* WORK REQUEST:
Pictures should be left out when the listing below is repeated word for word.
"""
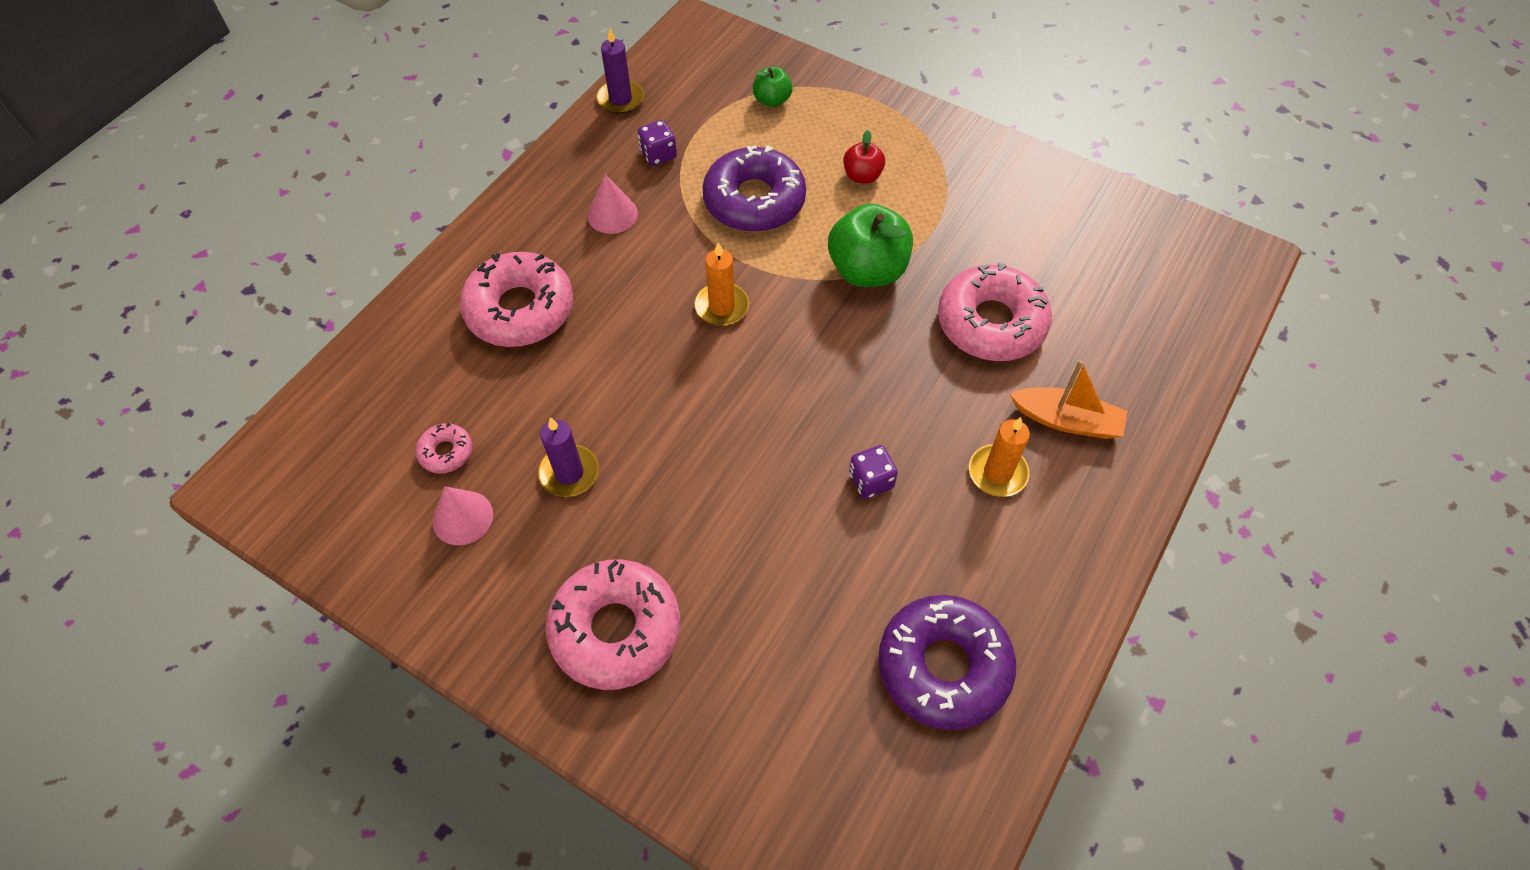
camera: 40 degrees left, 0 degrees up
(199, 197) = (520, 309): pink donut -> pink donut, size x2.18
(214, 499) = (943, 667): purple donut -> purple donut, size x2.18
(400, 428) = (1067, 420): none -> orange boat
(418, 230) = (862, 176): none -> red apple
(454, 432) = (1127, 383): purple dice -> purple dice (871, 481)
"""
* EXERCISE ANSWER:
camera: 40 degrees left, 0 degrees up
(199, 197) = (520, 309): pink donut -> pink donut, size x2.18
(214, 499) = (943, 667): purple donut -> purple donut, size x2.18
(400, 428) = (1067, 420): none -> orange boat
(418, 230) = (862, 176): none -> red apple
(454, 432) = (1127, 383): purple dice -> purple dice (871, 481)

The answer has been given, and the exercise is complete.